## Aim
Find every line in the records that contains the string "kern", matching case exactly, and copy each of those lines.

══ Records supplied

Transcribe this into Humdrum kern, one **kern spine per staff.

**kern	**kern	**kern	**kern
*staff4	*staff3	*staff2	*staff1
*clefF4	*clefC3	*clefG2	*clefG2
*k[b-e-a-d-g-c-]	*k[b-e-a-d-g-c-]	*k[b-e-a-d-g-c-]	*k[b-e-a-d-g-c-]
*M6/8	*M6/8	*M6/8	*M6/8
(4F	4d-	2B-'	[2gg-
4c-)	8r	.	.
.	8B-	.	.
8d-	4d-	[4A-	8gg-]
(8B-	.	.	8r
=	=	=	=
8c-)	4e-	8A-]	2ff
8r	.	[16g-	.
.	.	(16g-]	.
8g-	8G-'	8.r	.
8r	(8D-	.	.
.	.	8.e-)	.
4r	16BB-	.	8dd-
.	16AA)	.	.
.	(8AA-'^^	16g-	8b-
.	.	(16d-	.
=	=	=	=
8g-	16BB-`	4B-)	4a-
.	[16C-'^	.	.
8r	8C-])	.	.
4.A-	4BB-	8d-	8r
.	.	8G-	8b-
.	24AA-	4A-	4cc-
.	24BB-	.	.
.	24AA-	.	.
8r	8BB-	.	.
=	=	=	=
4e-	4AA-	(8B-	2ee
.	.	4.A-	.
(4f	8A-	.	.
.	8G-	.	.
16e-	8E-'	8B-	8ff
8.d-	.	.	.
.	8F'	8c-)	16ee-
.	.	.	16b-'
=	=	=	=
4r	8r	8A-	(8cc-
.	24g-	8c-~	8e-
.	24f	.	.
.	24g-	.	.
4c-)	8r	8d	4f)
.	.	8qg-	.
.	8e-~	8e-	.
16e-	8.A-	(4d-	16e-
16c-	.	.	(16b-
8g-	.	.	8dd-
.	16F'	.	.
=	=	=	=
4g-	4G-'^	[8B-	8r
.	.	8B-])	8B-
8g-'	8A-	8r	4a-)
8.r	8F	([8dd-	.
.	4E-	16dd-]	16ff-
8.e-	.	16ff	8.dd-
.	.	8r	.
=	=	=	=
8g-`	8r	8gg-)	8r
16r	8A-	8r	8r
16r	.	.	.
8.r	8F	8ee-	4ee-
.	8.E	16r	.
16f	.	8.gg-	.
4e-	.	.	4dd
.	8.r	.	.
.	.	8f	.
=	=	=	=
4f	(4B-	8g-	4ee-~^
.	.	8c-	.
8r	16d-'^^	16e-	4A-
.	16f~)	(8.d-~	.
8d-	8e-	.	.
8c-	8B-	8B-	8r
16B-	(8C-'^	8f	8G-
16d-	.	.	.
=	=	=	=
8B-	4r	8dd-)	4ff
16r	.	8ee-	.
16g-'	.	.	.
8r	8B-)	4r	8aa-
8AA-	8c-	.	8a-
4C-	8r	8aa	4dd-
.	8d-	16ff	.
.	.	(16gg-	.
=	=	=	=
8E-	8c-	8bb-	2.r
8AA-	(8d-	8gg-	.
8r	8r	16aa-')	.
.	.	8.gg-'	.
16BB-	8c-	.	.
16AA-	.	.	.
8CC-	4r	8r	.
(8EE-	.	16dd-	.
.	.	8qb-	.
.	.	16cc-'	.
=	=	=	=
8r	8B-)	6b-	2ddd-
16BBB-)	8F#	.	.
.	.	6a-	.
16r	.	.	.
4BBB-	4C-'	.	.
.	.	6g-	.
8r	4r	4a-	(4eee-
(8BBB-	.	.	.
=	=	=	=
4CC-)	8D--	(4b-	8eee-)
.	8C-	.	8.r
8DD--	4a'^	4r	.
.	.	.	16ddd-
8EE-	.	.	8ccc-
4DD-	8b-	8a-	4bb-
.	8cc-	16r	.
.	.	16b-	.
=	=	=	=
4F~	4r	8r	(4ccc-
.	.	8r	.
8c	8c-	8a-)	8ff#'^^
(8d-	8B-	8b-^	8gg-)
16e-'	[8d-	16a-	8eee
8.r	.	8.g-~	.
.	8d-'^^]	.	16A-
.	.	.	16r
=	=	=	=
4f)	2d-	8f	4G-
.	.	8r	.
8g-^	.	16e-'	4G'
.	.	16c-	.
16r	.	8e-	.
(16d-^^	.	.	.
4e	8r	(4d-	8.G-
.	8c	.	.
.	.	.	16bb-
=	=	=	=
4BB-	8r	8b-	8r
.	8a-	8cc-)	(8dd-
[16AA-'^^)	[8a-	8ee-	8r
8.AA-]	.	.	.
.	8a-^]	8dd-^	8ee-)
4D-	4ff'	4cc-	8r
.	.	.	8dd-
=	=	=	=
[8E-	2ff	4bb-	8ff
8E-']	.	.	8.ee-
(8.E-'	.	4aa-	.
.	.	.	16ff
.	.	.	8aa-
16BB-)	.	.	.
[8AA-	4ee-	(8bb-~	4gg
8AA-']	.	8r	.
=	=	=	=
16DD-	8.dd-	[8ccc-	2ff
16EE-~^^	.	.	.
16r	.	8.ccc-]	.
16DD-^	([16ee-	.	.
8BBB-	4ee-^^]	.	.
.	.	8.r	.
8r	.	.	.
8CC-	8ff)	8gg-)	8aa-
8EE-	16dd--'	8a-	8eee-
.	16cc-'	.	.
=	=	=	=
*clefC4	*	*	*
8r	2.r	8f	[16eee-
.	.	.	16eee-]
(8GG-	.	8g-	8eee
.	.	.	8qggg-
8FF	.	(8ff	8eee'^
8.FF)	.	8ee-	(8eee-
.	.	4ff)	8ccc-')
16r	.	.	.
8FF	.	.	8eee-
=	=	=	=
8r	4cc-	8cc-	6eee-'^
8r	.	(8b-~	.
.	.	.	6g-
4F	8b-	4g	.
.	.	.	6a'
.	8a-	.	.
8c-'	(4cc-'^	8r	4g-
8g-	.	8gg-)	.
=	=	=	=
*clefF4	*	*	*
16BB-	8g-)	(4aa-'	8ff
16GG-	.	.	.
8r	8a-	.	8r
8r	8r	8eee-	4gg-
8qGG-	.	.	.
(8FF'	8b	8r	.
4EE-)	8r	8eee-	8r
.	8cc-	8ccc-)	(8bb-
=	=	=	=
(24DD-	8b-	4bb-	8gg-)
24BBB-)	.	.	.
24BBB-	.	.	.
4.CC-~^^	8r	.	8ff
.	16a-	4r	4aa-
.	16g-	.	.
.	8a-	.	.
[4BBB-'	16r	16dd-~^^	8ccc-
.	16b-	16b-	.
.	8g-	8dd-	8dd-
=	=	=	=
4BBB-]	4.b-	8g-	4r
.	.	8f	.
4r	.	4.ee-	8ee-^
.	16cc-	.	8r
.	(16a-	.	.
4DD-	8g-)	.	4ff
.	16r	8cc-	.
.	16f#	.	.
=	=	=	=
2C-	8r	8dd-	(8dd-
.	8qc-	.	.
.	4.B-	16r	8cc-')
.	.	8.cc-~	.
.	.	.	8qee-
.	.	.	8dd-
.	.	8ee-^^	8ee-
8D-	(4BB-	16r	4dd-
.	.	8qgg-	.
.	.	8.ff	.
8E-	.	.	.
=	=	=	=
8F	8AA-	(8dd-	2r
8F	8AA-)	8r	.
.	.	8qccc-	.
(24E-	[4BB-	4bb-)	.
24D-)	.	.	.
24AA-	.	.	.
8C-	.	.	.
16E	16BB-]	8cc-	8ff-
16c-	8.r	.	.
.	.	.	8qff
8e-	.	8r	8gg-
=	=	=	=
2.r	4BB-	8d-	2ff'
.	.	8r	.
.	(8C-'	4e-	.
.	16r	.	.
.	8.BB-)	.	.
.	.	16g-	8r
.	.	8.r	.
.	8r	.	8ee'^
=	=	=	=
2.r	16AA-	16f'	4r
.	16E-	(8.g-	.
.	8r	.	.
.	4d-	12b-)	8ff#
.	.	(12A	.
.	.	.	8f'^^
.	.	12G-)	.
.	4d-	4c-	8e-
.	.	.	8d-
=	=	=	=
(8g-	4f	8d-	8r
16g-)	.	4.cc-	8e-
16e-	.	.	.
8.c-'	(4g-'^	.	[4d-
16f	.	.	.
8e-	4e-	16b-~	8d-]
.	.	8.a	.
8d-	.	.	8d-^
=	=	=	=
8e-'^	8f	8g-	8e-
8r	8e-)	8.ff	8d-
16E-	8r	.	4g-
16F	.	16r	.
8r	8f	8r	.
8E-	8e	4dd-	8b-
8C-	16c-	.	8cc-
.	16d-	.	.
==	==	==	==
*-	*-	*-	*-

════

## Correct output
Transcribe this into Humdrum kern, one **kern spine per staff.
**kern	**kern	**kern	**kern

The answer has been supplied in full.